> **Directions**
An exact reprint of the listing is required, with no pictures included.

> **Data segment**
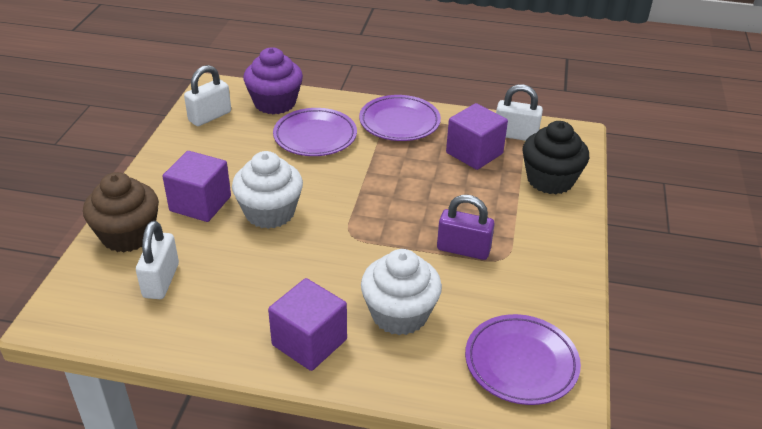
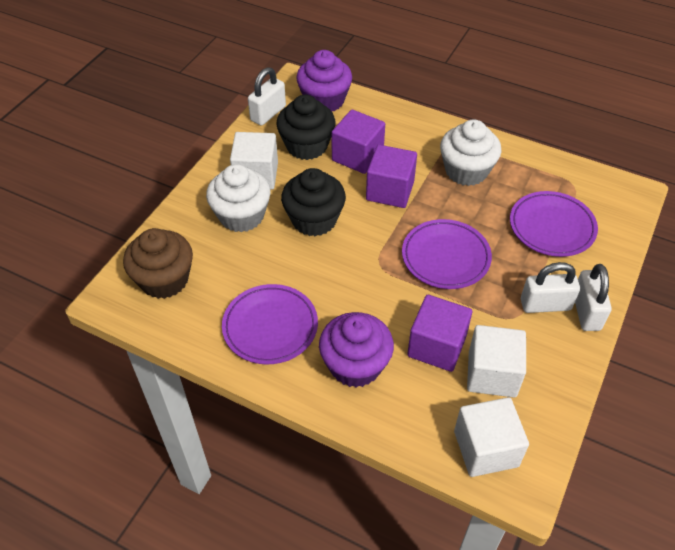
black cupcake: 1 -> 2
purple cupcake: 1 -> 2
purple padlock: 1 -> 0
white cube: 0 -> 3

> **Output for this exercise**
black cupcake: 1 -> 2
purple cupcake: 1 -> 2
purple padlock: 1 -> 0
white cube: 0 -> 3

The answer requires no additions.